Your job is to copy the lines from the material that include "bottom".

» PROVIDED RECORDS:
—————

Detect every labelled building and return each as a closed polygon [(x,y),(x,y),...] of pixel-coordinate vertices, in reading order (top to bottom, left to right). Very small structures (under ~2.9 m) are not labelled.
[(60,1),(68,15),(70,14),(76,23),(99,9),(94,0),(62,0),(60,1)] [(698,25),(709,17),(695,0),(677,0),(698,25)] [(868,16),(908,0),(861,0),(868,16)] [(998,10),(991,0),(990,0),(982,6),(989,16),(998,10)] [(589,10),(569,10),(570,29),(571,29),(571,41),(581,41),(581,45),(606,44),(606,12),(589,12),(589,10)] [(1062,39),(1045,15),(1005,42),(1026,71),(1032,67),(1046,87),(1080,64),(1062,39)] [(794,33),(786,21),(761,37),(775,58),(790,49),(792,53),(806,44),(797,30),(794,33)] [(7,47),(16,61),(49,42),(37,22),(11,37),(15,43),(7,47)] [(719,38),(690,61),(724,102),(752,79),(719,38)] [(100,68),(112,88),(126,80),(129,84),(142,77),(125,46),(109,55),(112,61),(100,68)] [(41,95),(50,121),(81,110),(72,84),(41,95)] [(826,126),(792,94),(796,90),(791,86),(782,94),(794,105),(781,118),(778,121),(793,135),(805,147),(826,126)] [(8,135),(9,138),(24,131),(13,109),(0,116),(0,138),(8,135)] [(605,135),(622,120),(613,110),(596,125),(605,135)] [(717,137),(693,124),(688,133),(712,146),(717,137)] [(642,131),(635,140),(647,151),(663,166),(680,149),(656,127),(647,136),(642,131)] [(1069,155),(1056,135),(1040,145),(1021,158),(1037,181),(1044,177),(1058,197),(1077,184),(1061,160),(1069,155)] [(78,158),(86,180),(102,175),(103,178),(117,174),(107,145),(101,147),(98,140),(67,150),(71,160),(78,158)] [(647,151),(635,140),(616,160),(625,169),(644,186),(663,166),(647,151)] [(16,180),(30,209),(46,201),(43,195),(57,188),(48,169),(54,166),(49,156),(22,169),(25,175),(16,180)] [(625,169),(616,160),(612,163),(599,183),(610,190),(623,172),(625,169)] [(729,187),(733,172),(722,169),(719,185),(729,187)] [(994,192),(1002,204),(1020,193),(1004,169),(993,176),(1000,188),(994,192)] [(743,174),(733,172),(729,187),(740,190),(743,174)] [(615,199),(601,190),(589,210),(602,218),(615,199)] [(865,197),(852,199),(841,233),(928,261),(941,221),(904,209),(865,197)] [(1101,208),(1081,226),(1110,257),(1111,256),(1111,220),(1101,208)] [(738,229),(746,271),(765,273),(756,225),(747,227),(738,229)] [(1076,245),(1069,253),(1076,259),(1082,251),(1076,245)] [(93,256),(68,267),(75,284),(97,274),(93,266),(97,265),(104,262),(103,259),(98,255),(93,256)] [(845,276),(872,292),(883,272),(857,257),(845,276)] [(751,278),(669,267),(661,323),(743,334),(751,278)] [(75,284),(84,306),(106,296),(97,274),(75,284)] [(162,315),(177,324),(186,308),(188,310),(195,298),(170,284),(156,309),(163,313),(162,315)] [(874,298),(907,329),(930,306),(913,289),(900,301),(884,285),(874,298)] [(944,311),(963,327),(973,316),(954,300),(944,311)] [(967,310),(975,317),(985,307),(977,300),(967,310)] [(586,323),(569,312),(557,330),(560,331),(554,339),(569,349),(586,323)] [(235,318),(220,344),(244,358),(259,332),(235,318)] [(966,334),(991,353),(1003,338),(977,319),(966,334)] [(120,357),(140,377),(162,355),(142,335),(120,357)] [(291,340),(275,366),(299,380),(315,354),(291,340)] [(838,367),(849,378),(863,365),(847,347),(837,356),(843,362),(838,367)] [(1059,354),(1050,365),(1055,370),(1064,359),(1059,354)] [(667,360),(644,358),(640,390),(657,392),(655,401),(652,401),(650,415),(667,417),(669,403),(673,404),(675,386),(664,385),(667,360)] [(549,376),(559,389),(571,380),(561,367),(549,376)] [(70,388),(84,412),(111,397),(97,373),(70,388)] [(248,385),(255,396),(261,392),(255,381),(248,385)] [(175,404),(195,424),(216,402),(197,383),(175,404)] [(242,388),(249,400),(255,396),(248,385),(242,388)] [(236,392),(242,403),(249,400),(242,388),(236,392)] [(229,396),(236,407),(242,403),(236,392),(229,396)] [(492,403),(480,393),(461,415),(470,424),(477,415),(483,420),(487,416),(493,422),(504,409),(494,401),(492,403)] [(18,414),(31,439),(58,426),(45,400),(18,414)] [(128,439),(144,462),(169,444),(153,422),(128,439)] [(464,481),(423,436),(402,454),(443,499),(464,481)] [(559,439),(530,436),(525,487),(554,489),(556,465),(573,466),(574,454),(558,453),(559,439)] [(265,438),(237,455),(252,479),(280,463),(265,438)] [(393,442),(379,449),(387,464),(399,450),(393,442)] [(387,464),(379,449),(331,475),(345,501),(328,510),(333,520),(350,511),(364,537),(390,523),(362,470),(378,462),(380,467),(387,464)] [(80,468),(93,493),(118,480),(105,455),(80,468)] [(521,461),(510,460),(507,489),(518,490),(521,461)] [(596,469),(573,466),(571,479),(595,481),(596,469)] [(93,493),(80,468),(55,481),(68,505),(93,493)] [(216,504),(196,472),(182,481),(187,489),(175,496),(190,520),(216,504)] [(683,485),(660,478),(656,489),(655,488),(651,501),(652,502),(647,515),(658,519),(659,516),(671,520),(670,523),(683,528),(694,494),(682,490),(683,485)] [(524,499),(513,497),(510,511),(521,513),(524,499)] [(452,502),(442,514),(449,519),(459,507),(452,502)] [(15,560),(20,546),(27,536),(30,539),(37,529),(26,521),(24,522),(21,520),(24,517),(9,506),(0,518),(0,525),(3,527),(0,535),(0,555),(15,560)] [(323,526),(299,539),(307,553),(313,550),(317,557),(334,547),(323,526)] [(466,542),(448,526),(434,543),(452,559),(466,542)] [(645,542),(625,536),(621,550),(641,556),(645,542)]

—————

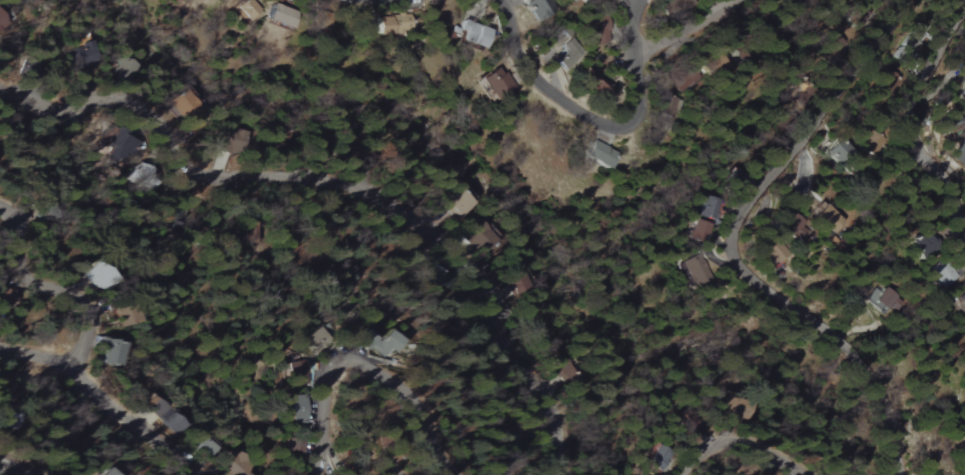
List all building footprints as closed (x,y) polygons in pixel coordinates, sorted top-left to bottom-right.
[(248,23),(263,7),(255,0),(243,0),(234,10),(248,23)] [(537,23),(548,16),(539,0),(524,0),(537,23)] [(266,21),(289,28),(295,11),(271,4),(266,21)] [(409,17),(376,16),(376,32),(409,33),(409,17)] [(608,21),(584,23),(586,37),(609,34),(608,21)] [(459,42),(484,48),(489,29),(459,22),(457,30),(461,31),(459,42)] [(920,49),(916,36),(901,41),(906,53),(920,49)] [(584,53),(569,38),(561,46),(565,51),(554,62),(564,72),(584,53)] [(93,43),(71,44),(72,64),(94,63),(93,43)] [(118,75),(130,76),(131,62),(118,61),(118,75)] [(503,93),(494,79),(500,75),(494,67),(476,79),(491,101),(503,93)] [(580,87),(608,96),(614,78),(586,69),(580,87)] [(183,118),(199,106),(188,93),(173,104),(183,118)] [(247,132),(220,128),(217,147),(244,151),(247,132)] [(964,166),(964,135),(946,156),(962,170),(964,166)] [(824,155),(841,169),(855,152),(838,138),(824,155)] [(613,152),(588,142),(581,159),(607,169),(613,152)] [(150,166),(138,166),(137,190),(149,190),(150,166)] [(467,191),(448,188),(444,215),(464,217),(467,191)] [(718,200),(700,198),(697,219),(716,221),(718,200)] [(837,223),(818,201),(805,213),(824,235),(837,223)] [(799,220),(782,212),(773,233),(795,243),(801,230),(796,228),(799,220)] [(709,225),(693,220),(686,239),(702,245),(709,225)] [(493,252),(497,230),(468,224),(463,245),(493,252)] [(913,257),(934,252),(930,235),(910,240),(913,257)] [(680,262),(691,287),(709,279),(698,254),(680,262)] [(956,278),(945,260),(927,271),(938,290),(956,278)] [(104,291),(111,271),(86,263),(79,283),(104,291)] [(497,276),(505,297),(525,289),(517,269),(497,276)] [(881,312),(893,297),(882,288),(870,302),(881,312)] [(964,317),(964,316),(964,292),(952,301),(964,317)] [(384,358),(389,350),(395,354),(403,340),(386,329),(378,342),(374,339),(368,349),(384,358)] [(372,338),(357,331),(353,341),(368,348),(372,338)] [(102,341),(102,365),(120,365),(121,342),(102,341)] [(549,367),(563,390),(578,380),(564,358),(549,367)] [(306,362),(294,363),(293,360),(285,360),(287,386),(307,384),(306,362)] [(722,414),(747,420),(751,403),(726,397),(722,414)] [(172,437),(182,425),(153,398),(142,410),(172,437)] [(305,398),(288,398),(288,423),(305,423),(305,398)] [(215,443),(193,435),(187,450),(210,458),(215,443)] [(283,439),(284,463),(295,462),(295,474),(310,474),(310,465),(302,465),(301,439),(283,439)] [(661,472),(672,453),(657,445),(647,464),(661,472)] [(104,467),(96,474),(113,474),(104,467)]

—————

» SOLUTION:
Detect every labelled building and return each as a closed polygon [(x,y),(x,y),...] of pixel-coordinate vertices, in reading order (top to bottom, left to right). Very small structures (under ~2.9 m) are not labelled.
List all building footprints as closed (x,y) polygons in pixel coordinates, sorted top-left to bottom-right.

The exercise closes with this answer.